Instructions to follow
Please give an exact transcription of the lines below, from the one that contains "IC213 pin A: OPTO2 -> ISO_C2" to the very last, with no other lines.

Start of Block

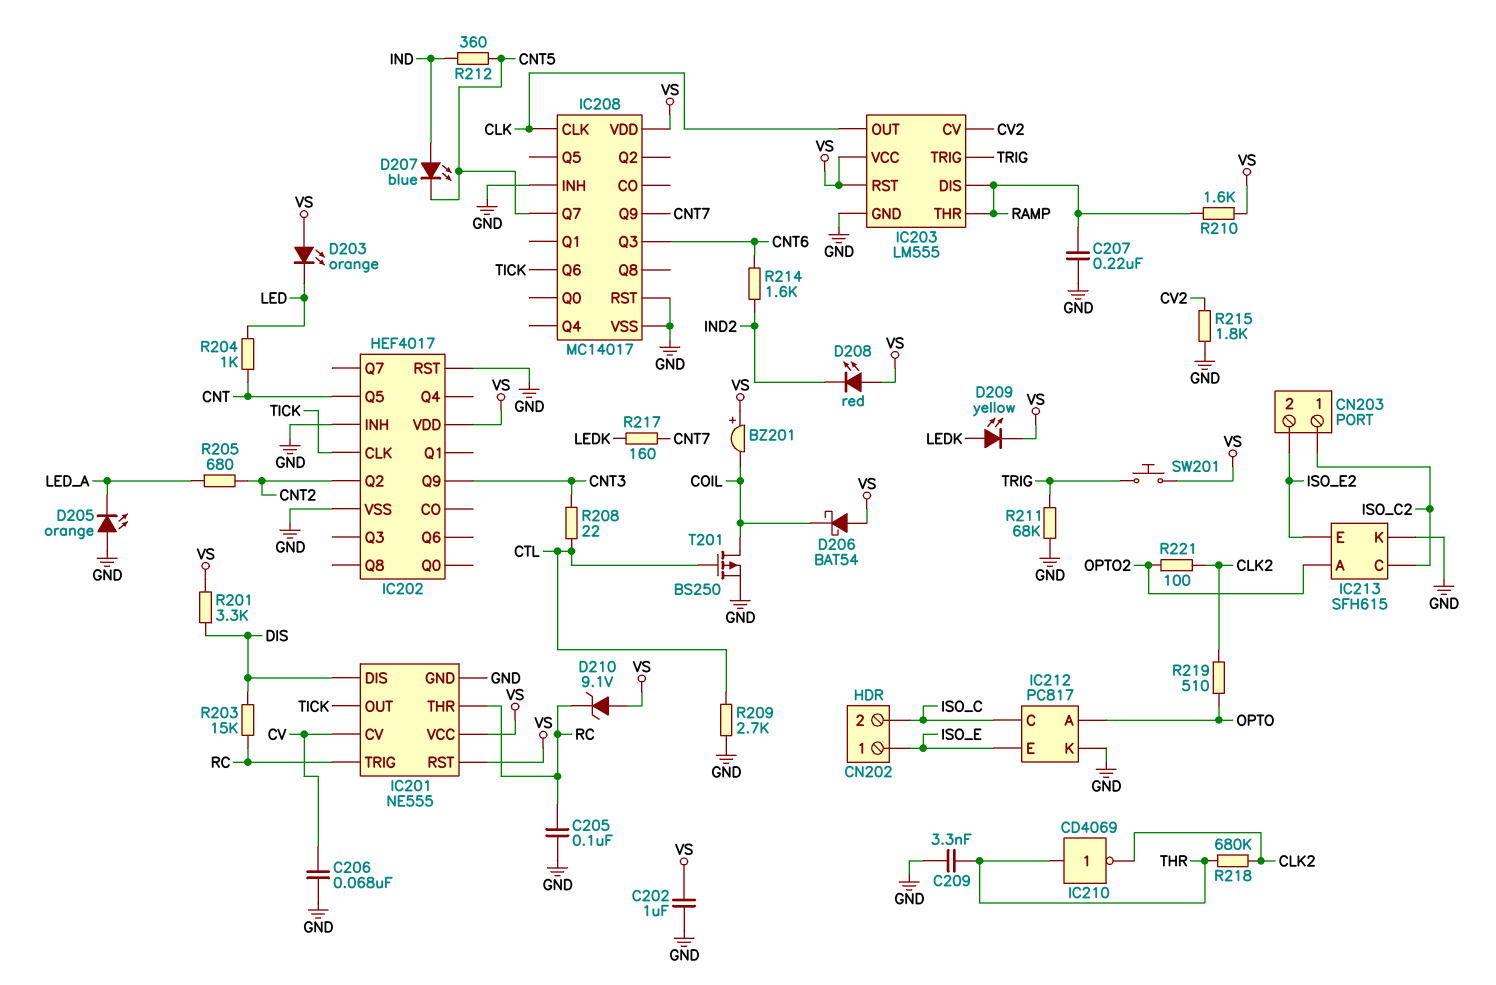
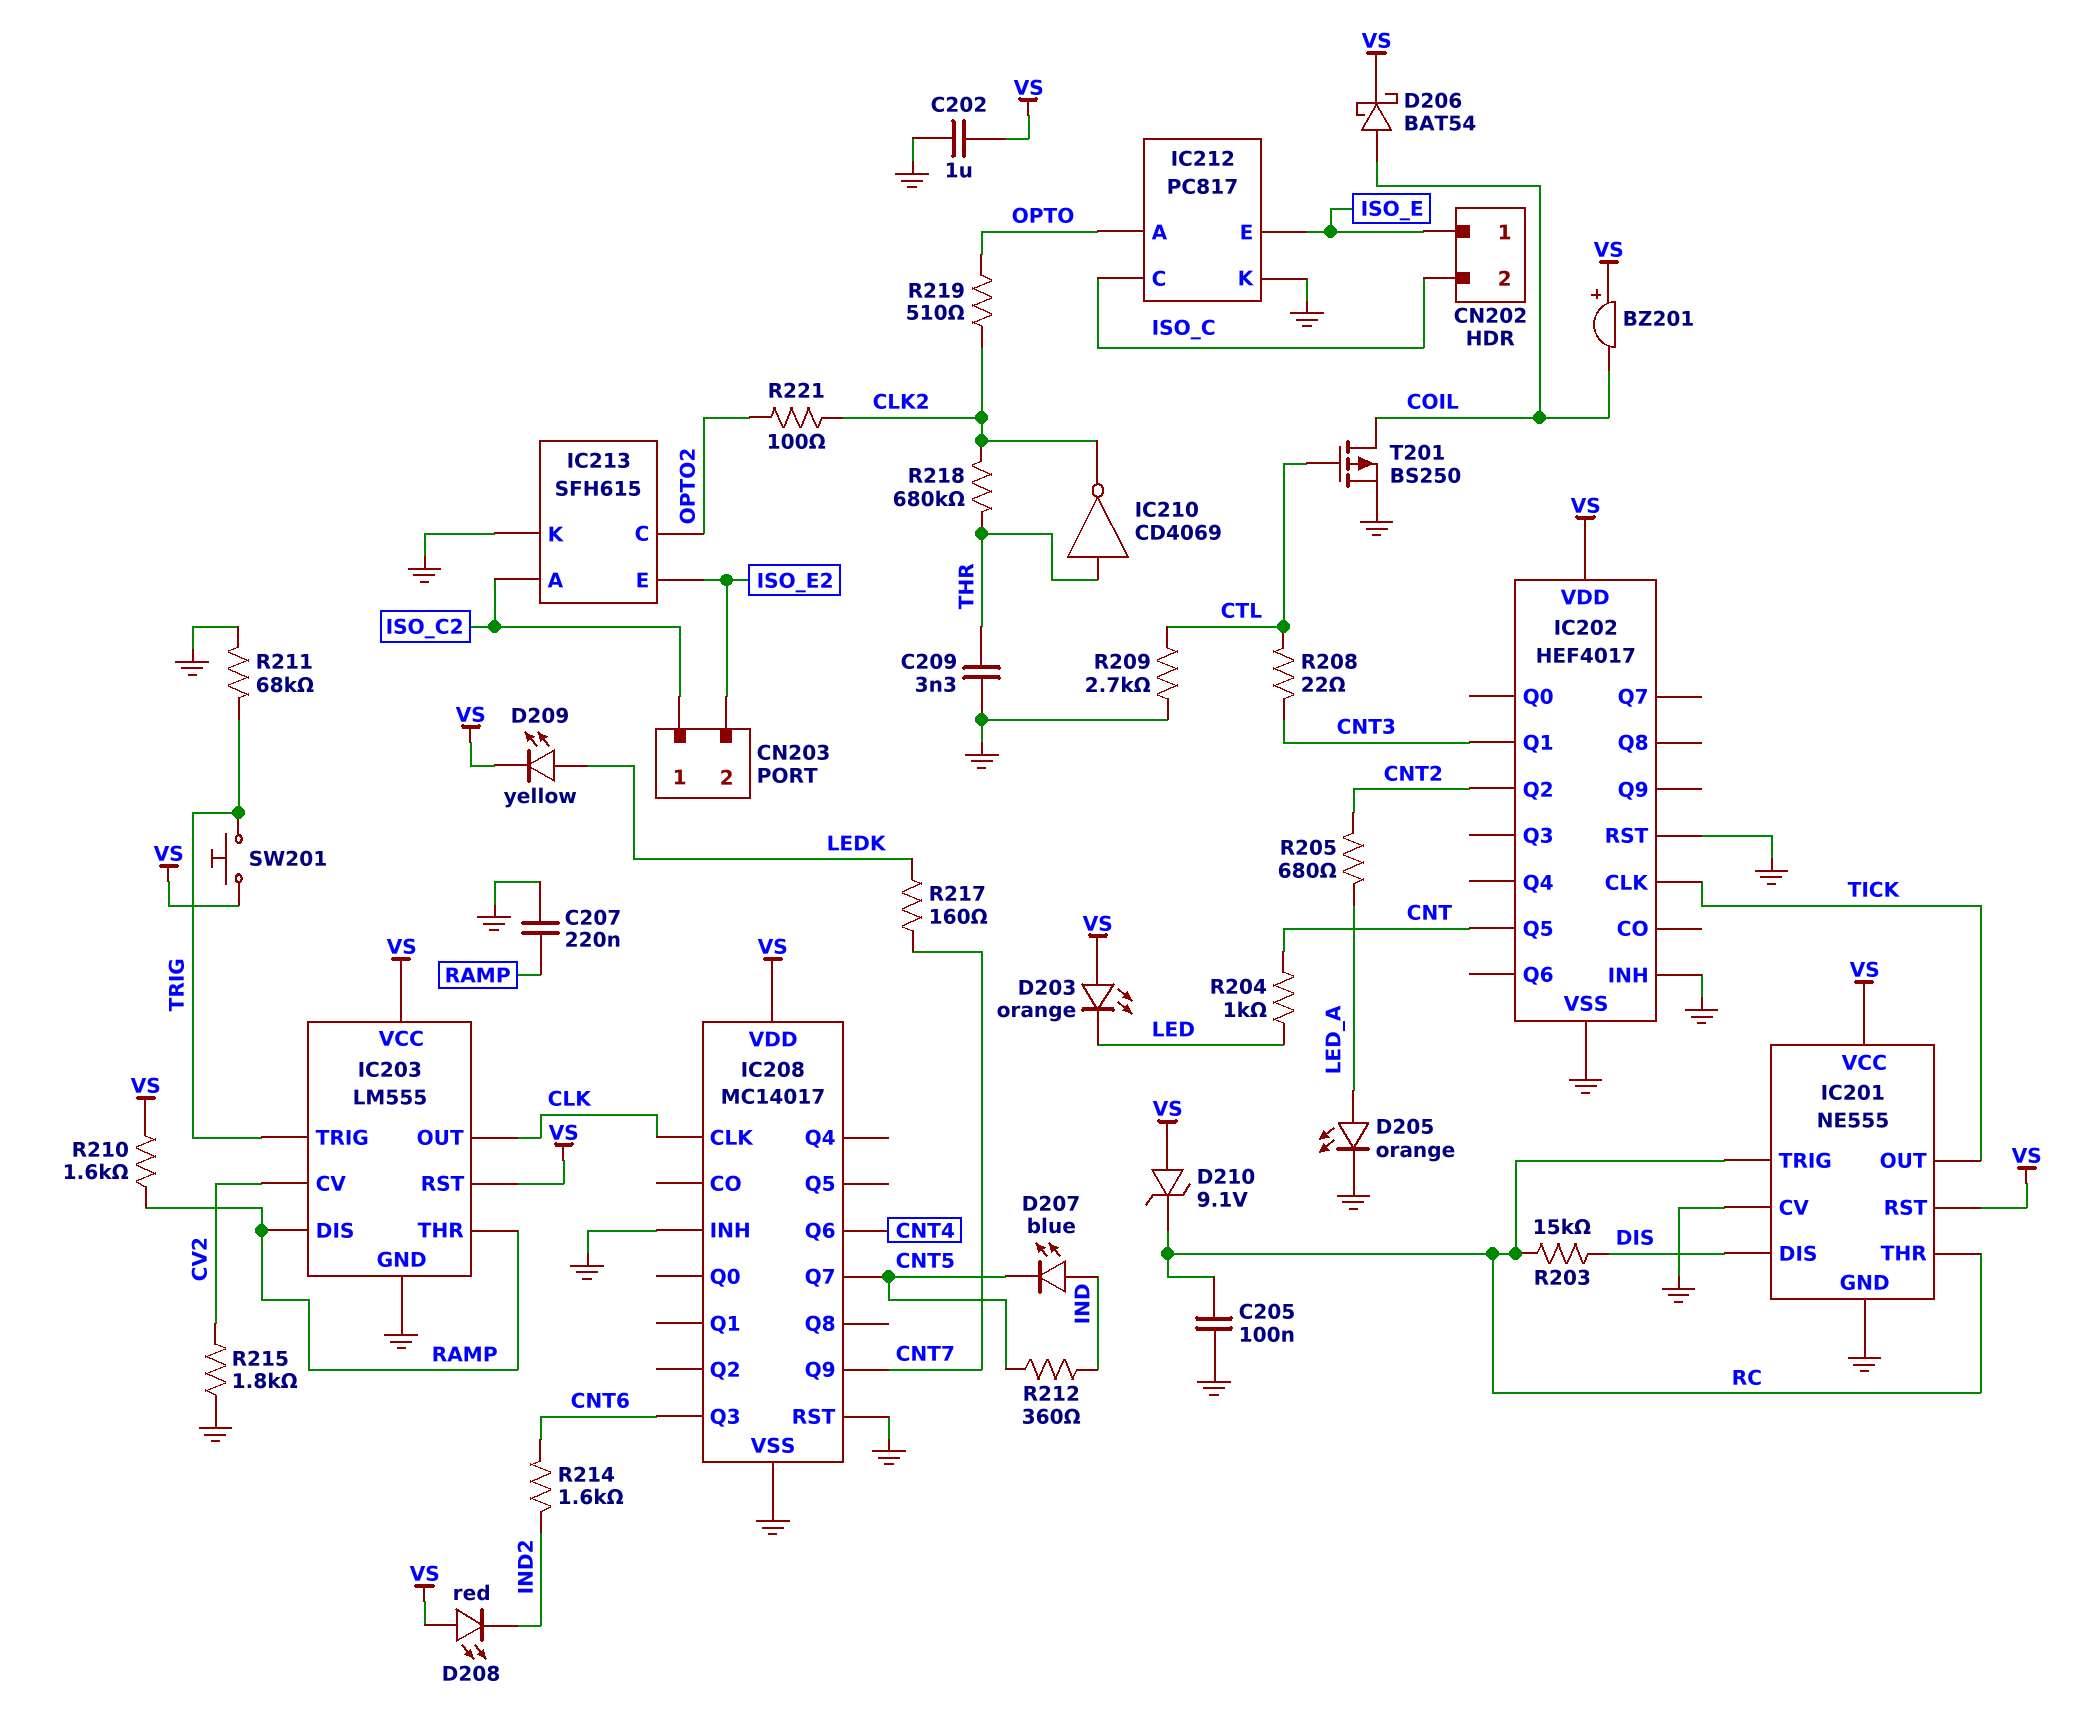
C206: 68nF (CV, GND) -> none
D205: LED orange (A GND, K LED_A) -> LED orange (A LED_A, K GND)
D206: schottky BAT54 (A VS, K COIL) -> schottky BAT54 (A COIL, K VS)
IC201 pin CV: CV -> GND
IC202 pin Q1: none -> CNT3
IC202 pin Q9: CNT3 -> none
IC208 pin Q6: TICK -> CNT4
IC213 pin A: OPTO2 -> ISO_C2
IC213 pin C: ISO_C2 -> OPTO2
R201: 3.3k (DIS, VS) -> none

End of Block

Response area
IC213 pin A: OPTO2 -> ISO_C2
IC213 pin C: ISO_C2 -> OPTO2
R201: 3.3k (DIS, VS) -> none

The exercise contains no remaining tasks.